**Information**
● ● ● ● ● ● ●

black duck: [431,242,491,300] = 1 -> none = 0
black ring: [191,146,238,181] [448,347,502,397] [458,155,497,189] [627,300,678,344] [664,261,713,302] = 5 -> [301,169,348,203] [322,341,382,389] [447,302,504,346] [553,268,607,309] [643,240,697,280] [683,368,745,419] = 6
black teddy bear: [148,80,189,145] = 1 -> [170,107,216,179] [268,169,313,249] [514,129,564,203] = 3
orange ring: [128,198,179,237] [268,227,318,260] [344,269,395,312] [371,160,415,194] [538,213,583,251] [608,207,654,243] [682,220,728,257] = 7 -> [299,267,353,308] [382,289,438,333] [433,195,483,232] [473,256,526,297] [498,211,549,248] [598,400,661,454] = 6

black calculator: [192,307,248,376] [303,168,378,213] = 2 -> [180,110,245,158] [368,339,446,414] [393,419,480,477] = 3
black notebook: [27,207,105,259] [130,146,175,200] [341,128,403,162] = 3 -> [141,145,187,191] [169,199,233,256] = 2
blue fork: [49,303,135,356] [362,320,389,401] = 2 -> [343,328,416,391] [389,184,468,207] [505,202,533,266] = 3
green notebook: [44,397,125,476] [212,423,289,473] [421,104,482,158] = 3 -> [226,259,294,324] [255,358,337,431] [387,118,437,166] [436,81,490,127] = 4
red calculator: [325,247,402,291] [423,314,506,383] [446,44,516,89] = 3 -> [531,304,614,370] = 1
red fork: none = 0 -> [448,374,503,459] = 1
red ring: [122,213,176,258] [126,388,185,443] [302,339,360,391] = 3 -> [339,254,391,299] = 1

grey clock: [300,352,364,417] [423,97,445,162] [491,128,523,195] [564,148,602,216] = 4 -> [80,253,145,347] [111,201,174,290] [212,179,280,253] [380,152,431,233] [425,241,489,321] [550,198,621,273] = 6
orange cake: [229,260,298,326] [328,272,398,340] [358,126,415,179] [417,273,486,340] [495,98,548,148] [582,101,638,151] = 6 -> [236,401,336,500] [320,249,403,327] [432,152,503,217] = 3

● ● ● ● ● ● ●

**Exercise**
Quote every line from the line containing "red ring: [122,213,176,258]" through the closing line of the listing, including both.

**Solved problem**
red ring: [122,213,176,258] [126,388,185,443] [302,339,360,391] = 3 -> [339,254,391,299] = 1

grey clock: [300,352,364,417] [423,97,445,162] [491,128,523,195] [564,148,602,216] = 4 -> [80,253,145,347] [111,201,174,290] [212,179,280,253] [380,152,431,233] [425,241,489,321] [550,198,621,273] = 6
orange cake: [229,260,298,326] [328,272,398,340] [358,126,415,179] [417,273,486,340] [495,98,548,148] [582,101,638,151] = 6 -> [236,401,336,500] [320,249,403,327] [432,152,503,217] = 3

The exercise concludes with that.